Task requirements:
Which lines hold the string "blood"? Copy every one of them.

═══ Data for this exercise ═══

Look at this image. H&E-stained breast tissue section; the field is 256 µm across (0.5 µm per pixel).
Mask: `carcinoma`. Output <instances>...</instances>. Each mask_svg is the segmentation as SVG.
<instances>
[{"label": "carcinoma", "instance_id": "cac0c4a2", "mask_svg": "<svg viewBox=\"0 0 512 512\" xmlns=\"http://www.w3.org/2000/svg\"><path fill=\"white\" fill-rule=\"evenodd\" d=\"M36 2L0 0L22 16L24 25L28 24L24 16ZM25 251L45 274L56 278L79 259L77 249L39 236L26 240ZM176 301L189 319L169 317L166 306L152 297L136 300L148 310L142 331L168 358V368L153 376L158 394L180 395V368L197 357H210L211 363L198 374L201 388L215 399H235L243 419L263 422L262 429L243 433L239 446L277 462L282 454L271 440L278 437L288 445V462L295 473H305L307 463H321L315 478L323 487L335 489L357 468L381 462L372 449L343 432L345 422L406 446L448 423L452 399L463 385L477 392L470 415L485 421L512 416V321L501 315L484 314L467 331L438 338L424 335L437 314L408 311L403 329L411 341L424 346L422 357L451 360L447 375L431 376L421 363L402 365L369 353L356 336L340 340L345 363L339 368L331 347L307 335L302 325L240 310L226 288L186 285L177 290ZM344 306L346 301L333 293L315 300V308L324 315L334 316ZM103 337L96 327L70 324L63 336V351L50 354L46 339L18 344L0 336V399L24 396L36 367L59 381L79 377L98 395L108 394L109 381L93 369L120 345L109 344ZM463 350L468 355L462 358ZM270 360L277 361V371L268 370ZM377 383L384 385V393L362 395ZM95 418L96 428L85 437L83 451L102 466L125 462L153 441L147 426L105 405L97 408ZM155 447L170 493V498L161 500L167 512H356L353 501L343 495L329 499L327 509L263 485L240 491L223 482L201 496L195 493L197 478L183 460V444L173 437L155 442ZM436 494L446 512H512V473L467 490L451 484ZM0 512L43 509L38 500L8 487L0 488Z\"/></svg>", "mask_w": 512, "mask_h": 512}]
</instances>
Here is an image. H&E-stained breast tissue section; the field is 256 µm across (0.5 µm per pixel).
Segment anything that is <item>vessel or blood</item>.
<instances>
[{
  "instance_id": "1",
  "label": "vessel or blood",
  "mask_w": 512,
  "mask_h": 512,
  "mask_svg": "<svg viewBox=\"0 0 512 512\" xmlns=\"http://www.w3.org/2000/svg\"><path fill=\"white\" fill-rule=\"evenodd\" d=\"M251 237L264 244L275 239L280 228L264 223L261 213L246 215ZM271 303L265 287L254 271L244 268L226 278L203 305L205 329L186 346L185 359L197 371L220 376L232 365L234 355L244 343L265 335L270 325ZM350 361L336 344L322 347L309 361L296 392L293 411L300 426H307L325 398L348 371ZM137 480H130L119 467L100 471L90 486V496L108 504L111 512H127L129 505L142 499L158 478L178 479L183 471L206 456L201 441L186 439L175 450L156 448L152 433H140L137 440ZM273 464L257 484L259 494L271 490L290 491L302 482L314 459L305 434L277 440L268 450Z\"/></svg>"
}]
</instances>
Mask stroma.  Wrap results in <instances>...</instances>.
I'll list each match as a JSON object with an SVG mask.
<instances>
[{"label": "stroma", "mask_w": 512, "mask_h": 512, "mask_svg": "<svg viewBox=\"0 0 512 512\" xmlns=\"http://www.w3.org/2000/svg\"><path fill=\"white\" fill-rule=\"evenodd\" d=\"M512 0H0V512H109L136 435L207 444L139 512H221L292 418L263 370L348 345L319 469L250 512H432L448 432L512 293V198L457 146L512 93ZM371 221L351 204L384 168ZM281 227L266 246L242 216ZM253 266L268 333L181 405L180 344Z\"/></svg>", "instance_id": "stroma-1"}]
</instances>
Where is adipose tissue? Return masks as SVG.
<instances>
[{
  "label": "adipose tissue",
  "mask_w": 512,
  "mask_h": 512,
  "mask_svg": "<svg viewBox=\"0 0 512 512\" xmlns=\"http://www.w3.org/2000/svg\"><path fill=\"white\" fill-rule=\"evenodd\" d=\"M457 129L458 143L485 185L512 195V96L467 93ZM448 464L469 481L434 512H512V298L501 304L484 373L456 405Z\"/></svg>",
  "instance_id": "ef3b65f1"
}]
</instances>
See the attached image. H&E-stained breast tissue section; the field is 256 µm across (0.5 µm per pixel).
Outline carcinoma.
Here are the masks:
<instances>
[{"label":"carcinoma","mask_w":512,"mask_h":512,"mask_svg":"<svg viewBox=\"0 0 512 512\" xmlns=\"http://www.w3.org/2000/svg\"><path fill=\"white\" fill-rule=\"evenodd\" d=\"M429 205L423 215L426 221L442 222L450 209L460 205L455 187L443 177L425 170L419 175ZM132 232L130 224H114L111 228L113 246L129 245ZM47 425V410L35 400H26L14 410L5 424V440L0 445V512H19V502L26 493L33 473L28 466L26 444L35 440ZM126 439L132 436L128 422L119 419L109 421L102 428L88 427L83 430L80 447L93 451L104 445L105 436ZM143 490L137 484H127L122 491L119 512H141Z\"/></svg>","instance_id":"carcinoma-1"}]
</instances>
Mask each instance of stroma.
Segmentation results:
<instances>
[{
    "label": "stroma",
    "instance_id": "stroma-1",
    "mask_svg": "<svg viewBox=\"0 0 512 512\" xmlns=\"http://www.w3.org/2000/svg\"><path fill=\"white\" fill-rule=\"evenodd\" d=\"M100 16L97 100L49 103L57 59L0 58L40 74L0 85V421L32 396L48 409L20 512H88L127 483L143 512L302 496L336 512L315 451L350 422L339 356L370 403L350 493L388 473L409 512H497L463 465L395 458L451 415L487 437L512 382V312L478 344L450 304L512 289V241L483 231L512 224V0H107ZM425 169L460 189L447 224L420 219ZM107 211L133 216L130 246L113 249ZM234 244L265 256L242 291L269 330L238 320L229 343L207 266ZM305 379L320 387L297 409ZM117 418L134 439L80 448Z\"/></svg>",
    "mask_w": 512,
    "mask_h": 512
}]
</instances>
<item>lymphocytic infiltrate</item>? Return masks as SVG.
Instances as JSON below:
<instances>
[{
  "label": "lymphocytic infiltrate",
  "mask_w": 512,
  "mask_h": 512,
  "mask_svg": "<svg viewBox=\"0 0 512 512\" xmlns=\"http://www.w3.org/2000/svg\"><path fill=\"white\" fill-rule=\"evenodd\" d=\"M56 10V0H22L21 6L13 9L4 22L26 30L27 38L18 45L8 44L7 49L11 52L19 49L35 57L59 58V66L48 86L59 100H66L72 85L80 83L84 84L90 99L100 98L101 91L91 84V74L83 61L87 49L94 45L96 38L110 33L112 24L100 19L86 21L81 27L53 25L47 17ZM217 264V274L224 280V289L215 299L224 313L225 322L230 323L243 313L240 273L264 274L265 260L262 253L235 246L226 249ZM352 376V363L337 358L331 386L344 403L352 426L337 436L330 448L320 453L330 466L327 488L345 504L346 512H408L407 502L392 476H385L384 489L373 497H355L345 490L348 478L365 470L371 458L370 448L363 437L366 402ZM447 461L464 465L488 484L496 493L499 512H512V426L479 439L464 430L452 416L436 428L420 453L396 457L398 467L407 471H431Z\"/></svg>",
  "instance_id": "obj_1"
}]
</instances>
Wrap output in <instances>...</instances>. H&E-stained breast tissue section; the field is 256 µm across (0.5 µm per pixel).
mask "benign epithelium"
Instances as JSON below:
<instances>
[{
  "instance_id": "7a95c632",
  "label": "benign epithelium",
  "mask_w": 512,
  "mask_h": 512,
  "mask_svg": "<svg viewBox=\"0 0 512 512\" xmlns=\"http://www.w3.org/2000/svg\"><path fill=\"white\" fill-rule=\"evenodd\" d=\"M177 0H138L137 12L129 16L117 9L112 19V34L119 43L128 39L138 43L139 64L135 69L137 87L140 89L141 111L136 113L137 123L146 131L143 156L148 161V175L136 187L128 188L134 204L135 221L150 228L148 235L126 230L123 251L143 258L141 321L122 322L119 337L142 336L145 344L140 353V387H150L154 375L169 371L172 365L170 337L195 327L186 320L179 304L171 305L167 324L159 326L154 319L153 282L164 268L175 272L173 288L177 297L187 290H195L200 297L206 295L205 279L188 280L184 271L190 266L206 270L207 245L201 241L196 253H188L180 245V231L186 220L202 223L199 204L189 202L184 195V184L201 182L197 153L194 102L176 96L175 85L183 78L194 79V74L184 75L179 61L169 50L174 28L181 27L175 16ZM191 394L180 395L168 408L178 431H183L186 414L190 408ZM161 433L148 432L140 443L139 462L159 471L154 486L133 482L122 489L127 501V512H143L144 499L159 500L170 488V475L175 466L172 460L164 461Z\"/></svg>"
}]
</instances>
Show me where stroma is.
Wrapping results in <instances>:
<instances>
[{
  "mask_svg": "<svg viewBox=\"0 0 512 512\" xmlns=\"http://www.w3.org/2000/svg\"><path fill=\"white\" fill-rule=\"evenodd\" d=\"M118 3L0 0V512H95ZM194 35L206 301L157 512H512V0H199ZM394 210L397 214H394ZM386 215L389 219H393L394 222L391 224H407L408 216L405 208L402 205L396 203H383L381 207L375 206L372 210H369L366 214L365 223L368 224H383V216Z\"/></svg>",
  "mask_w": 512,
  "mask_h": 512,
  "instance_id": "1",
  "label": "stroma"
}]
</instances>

═══

Solution for this exercise:
Segment anything that is <item>vessel or blood</item>.
  "label": "vessel or blood",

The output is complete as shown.